Records for this exercise =>
_ _ _ _
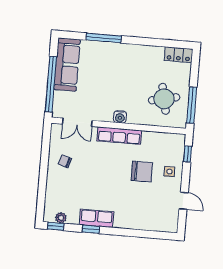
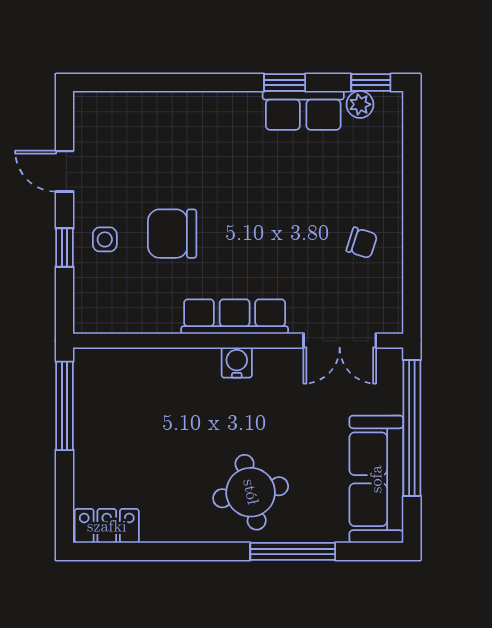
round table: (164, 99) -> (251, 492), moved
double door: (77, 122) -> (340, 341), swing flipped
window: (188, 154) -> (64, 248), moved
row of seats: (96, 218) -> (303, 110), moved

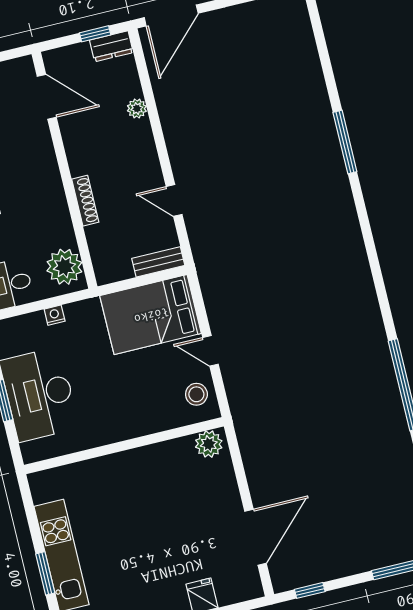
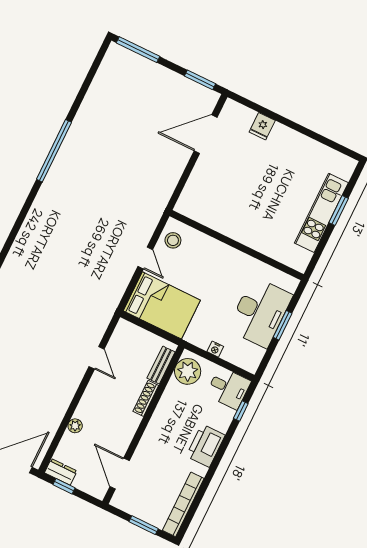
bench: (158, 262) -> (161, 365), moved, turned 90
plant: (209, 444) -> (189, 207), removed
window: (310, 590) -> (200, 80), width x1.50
_ _ _ _
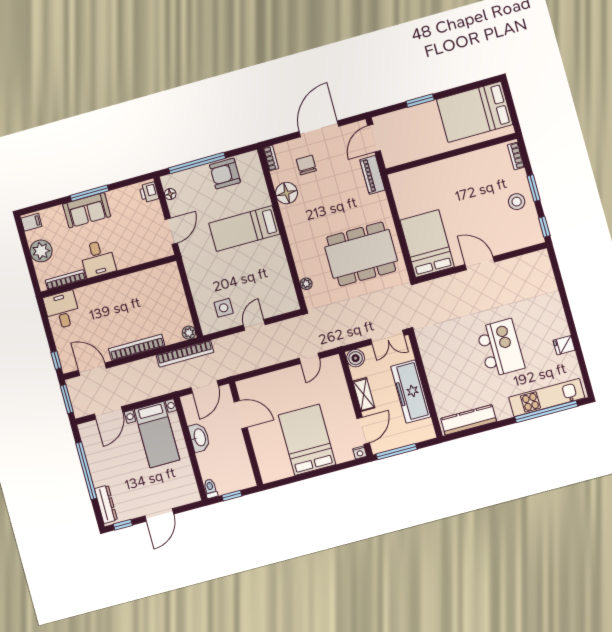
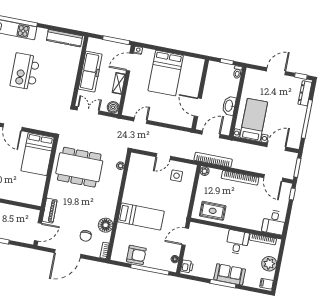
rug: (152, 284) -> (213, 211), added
_ _ _ _
Directions => Looking at the records above, return exactly the lines from the line with "plant: (209, 444) -> (189, 207), removed" to the line with "window: (310, 590) -> (200, 80), width x1.50", both ends included.

Answer to this exercise =>
plant: (209, 444) -> (189, 207), removed
window: (310, 590) -> (200, 80), width x1.50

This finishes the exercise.